Data shown:
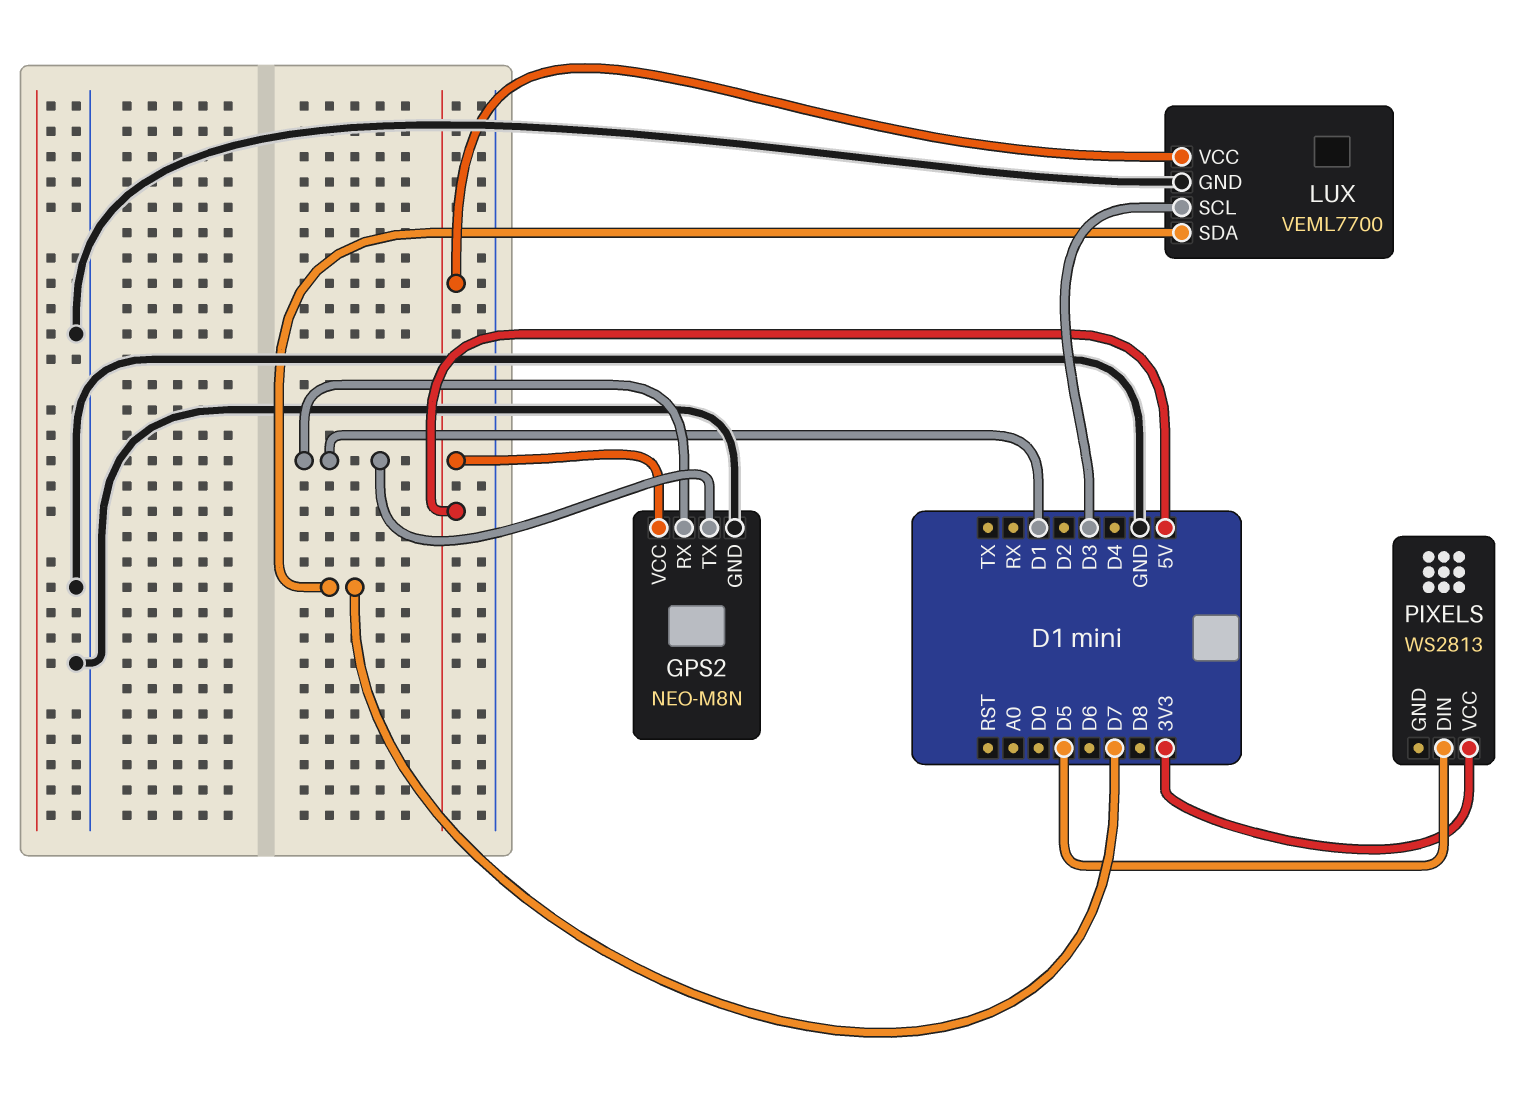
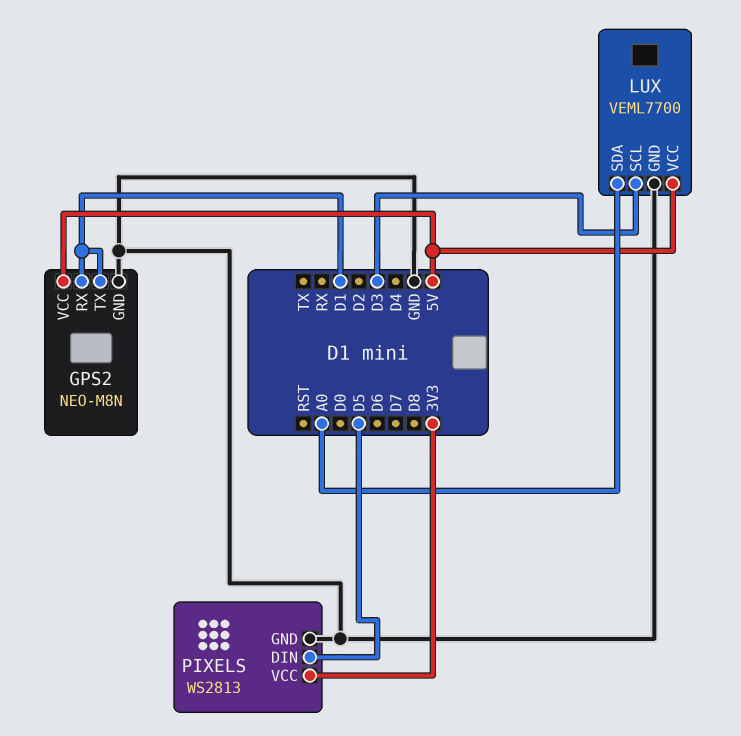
LUX pin SDA: D7 -> A0
PIXELS pin GND: none -> GND

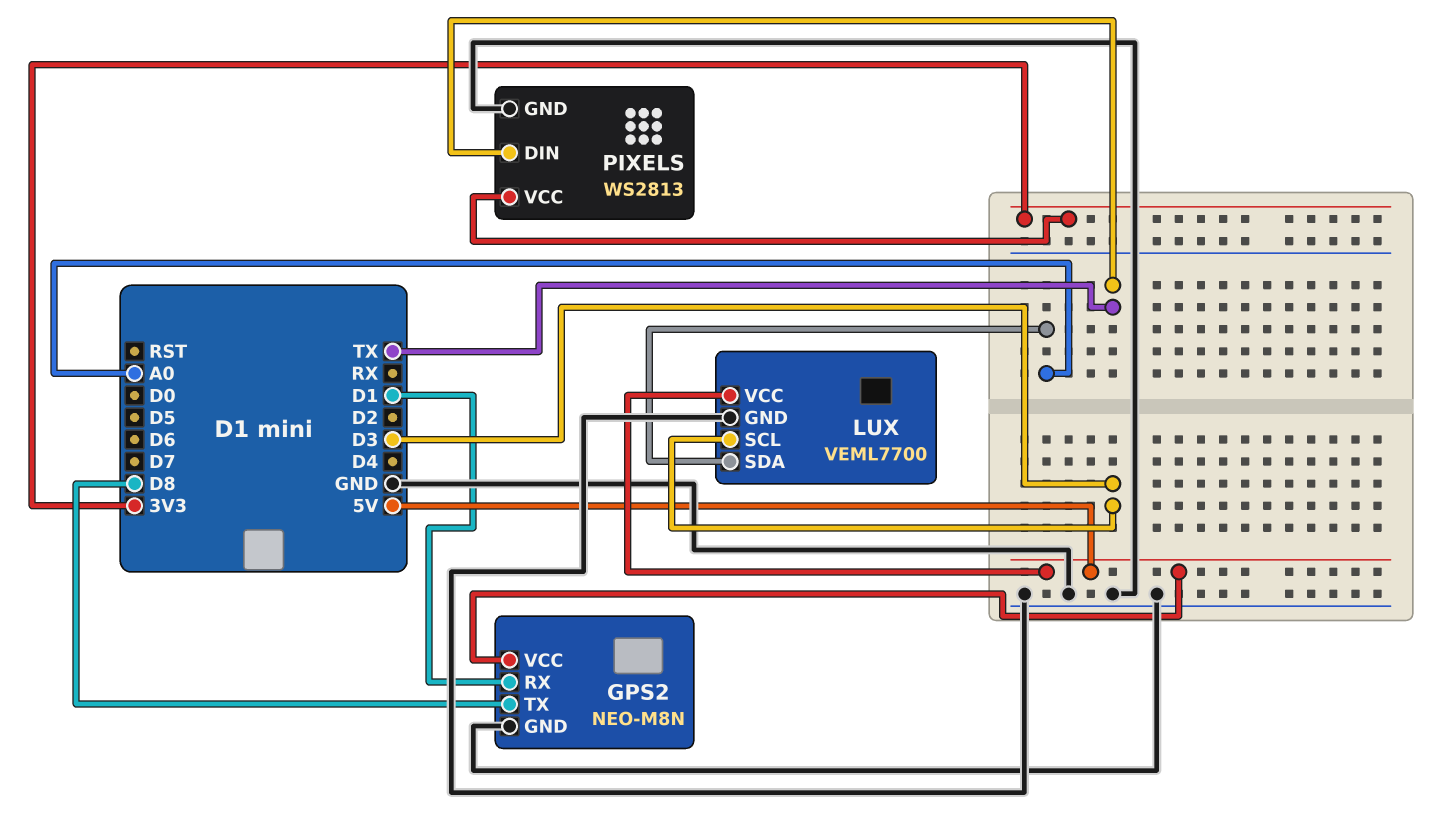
GPS2 pin TX: D1 -> D8
PIXELS pin DIN: D5 -> TX

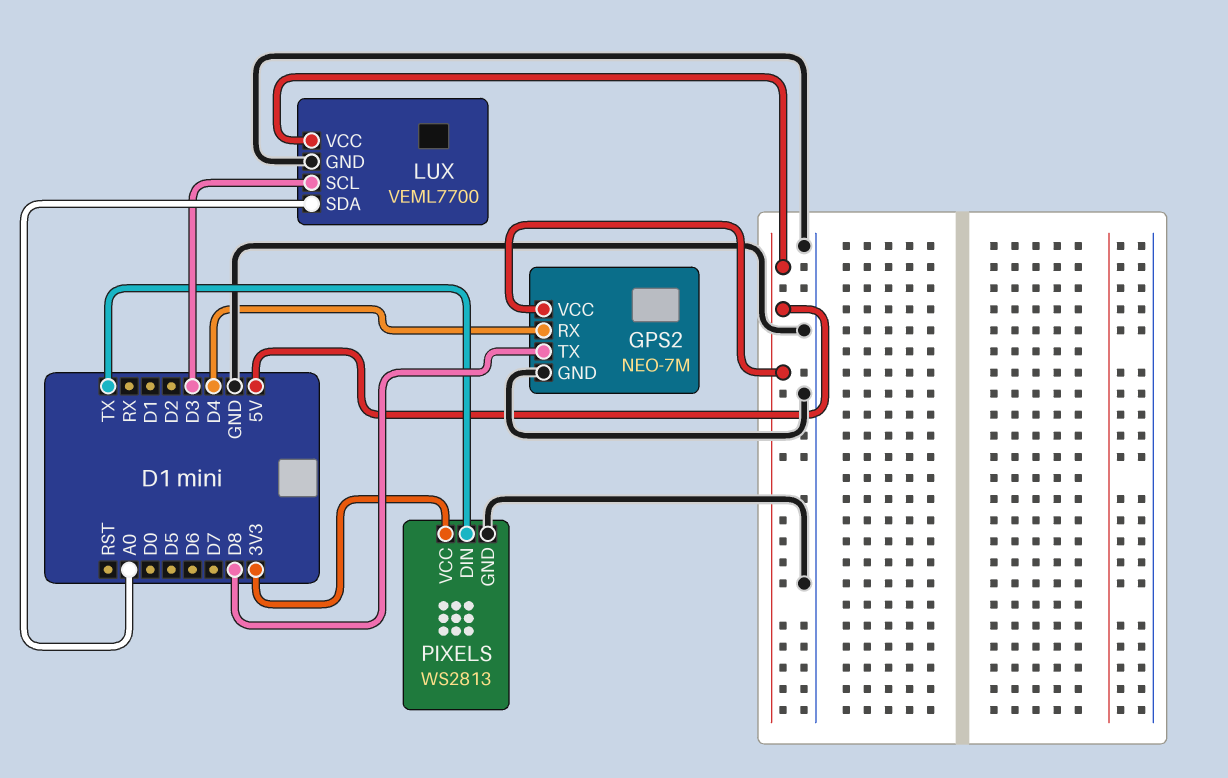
GPS2: NEO-M8N -> NEO-7M
GPS2 pin RX: D1 -> D4

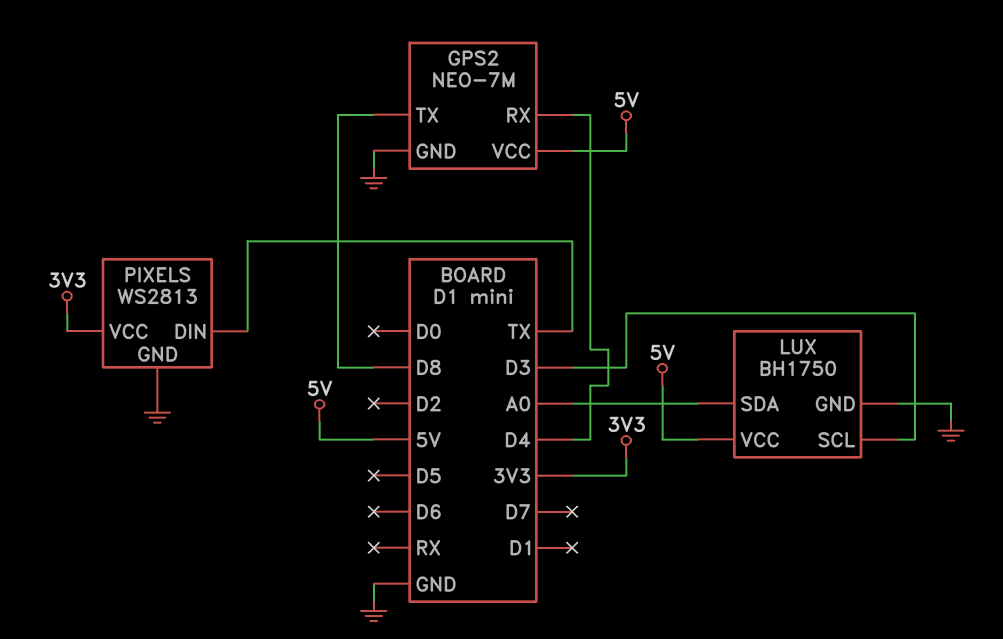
LUX: VEML7700 -> BH1750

Exercise: Begin with the line that has "GPS2 pin TX: D1 -> D8" and continue to the last line of the entries, printing each line exactly and nothing else; include both ends and skip the pictures.

Completed exercise:
GPS2 pin TX: D1 -> D8
PIXELS pin DIN: D5 -> TX

GPS2: NEO-M8N -> NEO-7M
GPS2 pin RX: D1 -> D4

LUX: VEML7700 -> BH1750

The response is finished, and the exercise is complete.